-- Start --
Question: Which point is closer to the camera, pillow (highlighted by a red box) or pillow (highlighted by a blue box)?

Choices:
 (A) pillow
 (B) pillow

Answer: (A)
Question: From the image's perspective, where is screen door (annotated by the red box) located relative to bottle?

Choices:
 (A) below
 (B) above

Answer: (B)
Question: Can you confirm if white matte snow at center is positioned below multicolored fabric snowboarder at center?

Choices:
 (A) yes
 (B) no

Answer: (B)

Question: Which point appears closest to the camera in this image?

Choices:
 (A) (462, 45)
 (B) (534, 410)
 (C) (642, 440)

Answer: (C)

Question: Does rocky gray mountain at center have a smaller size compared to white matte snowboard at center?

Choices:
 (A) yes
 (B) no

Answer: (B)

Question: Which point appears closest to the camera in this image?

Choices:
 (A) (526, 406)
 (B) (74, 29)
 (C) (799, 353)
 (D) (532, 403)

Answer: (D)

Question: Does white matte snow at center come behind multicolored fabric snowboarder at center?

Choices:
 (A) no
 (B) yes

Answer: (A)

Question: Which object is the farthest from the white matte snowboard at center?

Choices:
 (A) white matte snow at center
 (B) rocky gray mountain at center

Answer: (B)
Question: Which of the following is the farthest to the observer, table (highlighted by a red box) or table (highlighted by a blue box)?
-- End --
§ INSTRUCTIONS TO FOLLOW:
Locate every line in the listing above that contains the word "fabric", and copy each of those lines in full.

§ RESULT OF THIS TASK:
Question: Can you confirm if white matte snow at center is positioned below multicolored fabric snowboarder at center?
Question: Does white matte snow at center come behind multicolored fabric snowboarder at center?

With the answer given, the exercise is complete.